(Work request):
In the entries below, which lines run from the one containing "purple_nasadel [397,340,429,376] => nothing" to the one containing "nothing => grey_dagototen [201,330,255,384]"? Copy exactly those lines, ends included, and no others.

Coordinate-based change listings:
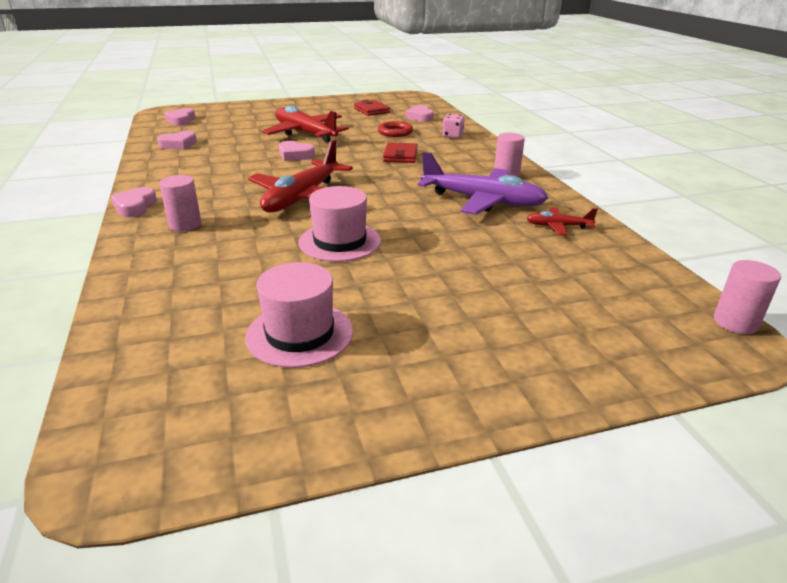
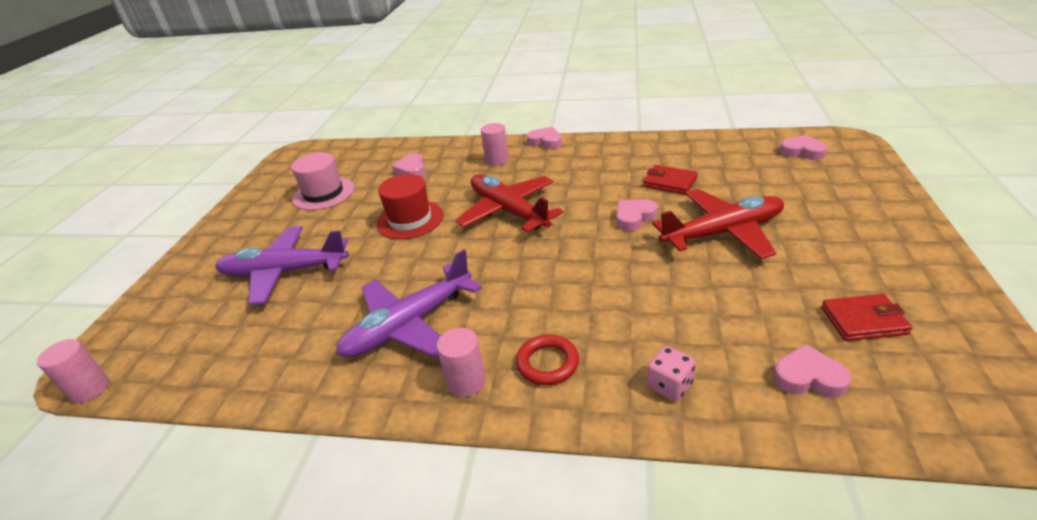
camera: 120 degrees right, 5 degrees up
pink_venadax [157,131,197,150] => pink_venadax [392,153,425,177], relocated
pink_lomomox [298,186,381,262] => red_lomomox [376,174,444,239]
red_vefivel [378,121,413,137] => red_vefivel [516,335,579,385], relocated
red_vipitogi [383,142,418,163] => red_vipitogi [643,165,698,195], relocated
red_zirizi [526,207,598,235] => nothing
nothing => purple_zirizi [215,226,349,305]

---

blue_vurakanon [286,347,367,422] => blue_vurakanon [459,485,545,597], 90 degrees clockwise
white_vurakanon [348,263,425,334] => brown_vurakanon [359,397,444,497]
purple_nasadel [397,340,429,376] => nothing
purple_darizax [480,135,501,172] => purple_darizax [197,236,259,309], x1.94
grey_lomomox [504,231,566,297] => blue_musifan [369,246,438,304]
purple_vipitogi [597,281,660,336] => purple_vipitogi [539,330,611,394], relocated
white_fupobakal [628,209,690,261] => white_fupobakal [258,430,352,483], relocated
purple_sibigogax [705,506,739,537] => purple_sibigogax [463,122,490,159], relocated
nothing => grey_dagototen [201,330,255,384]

--

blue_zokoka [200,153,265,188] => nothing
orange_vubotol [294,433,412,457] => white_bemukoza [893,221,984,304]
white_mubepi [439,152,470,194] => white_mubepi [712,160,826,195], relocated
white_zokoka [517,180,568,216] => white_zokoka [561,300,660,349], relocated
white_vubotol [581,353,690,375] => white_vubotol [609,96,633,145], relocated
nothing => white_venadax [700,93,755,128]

(Answer box):
purple_nasadel [397,340,429,376] => nothing
purple_darizax [480,135,501,172] => purple_darizax [197,236,259,309], x1.94
grey_lomomox [504,231,566,297] => blue_musifan [369,246,438,304]
purple_vipitogi [597,281,660,336] => purple_vipitogi [539,330,611,394], relocated
white_fupobakal [628,209,690,261] => white_fupobakal [258,430,352,483], relocated
purple_sibigogax [705,506,739,537] => purple_sibigogax [463,122,490,159], relocated
nothing => grey_dagototen [201,330,255,384]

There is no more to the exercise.